**Problem statement**
Using the data beneath this instruction, retype only the lines from the one that contains "op=moved; was=lamp (purple);" down to the one that contains "op=added; now=tape (purple);", both included, exactly as they appear.

**Dataset entries**

= Beginning of Section =

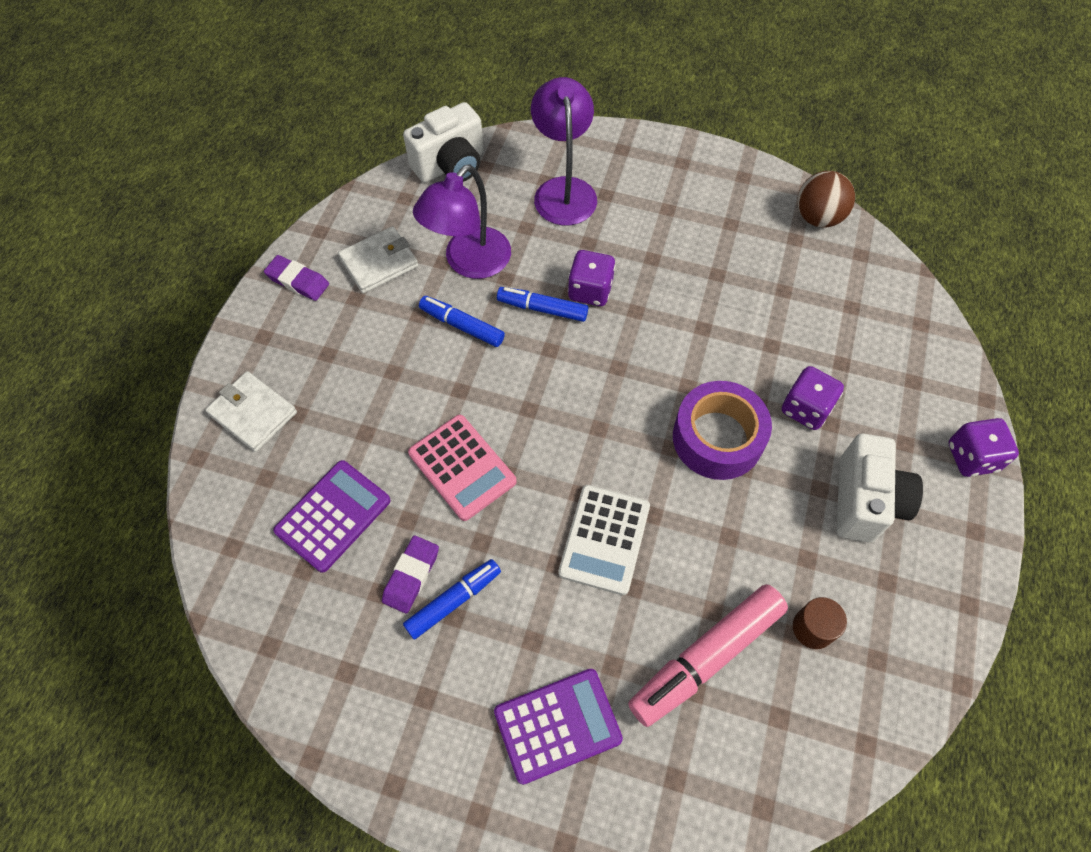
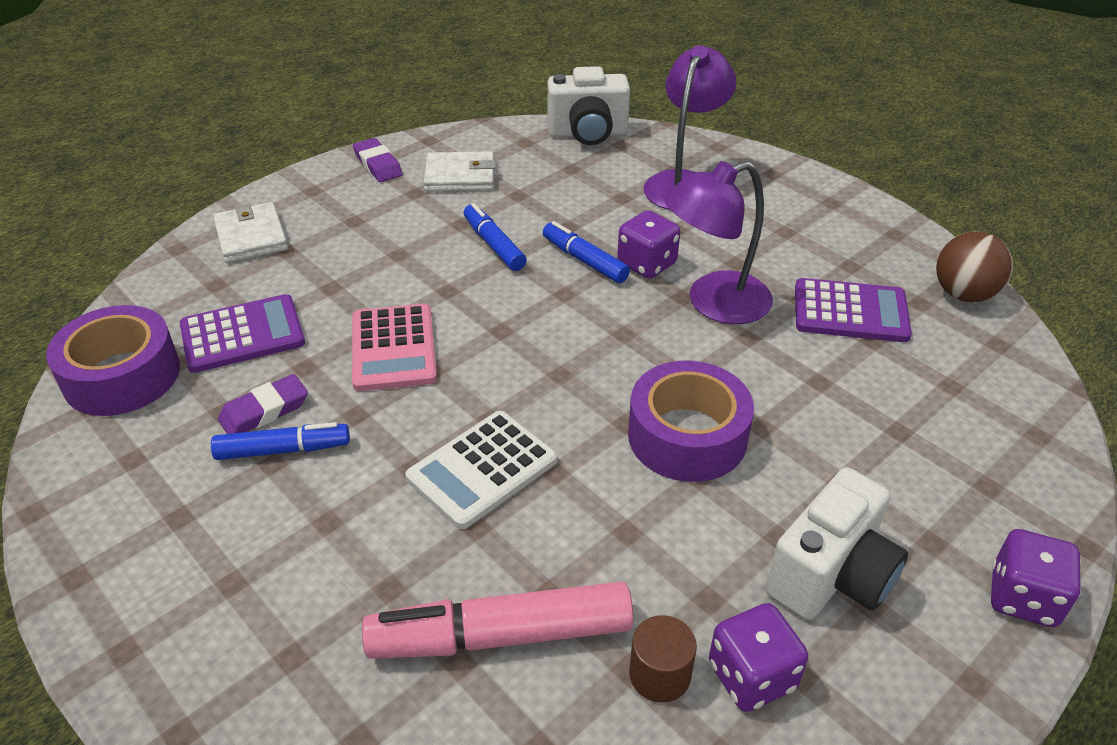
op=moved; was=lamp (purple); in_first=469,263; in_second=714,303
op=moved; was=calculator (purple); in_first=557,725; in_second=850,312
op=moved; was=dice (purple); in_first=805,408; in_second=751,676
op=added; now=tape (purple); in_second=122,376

= End of Section =
= Beginning of Section =

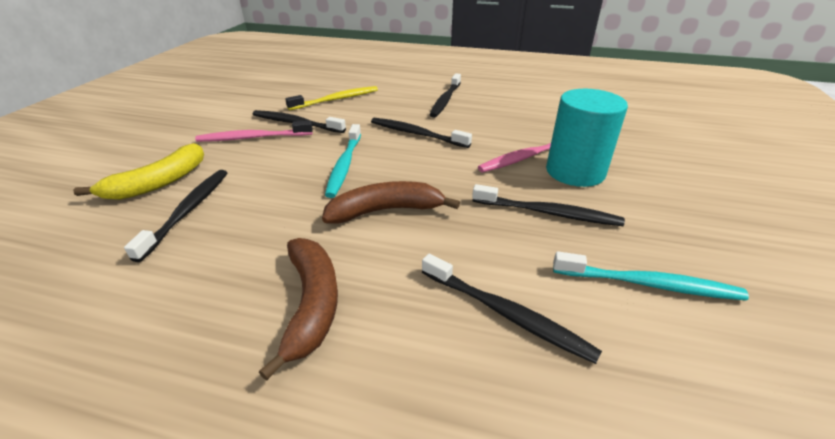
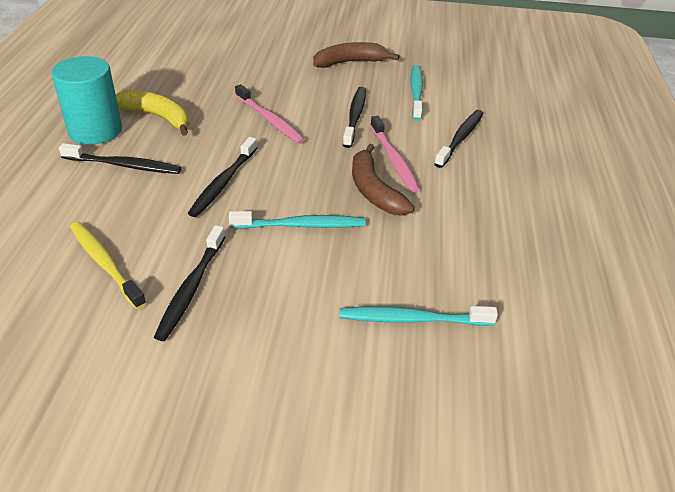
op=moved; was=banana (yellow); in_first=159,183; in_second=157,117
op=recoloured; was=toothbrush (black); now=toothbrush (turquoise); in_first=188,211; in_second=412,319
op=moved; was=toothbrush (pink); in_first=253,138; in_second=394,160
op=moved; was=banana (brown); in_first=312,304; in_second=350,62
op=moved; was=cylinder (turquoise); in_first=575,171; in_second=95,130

= End of Section =

**Solution to the exercise**
op=moved; was=lamp (purple); in_first=469,263; in_second=714,303
op=moved; was=calculator (purple); in_first=557,725; in_second=850,312
op=moved; was=dice (purple); in_first=805,408; in_second=751,676
op=added; now=tape (purple); in_second=122,376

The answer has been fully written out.